[YOUR TASK]: What lines in the records below mention "degrees"? List them all.

(Beginning of SUPPLIED RECORDS)

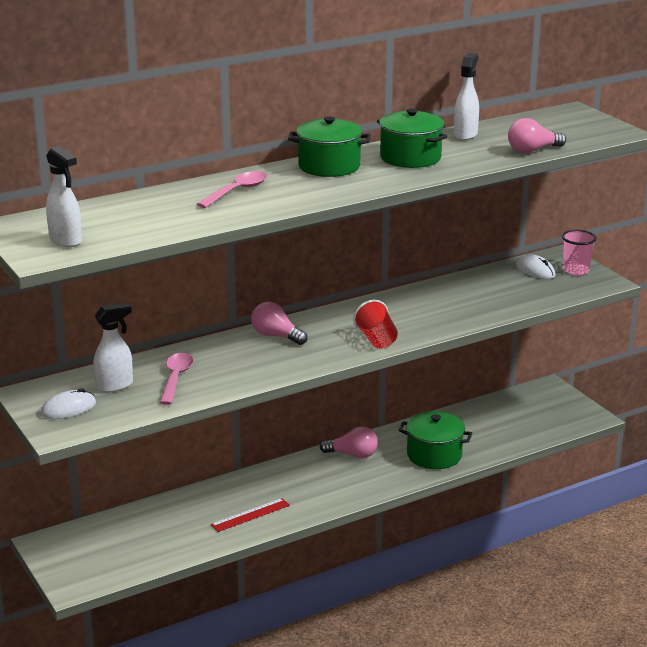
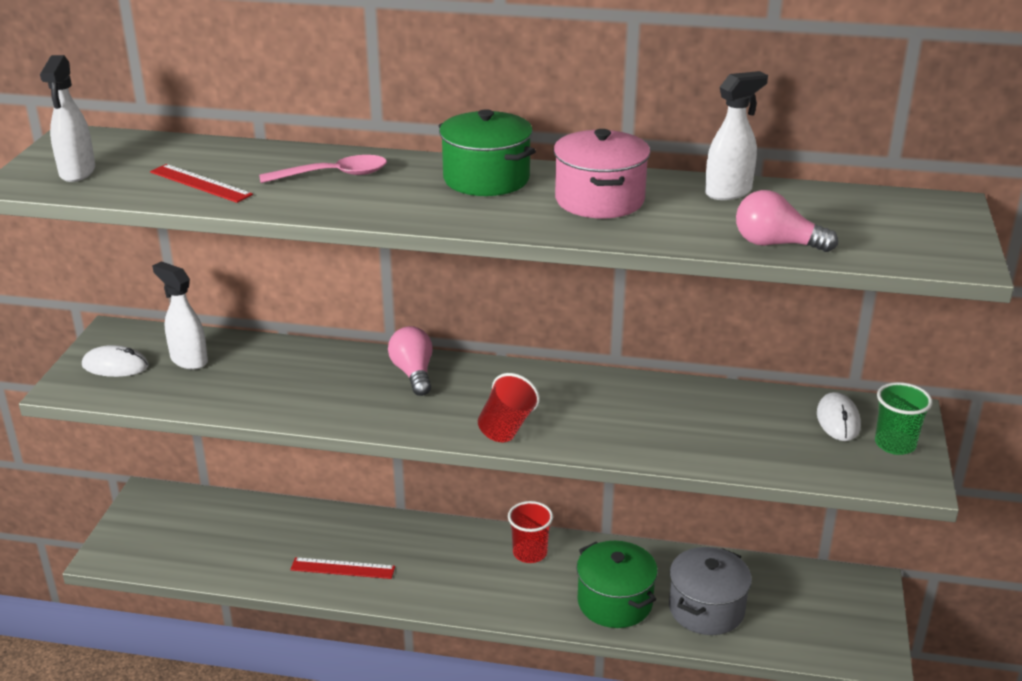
camera: 40 degrees right, 5 degrees up
(115, 386) = (188, 360): white spray bottle -> white spray bottle turned 150 degrees counterclockwise
(164, 220) = (200, 183): none -> red ruler
(176, 378) = (249, 378): pink spoon -> none
(353, 454) = (530, 553): pink light bulb -> red cup
(410, 158) = (599, 200): green pot -> pink pot
(485, 435) = (706, 609): none -> grey pot
(576, 270) = (895, 444): pink cup -> green cup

(End of SUPPLIED RECORDS)

[WRITTEN ANSWER]:
camera: 40 degrees right, 5 degrees up
(115, 386) = (188, 360): white spray bottle -> white spray bottle turned 150 degrees counterclockwise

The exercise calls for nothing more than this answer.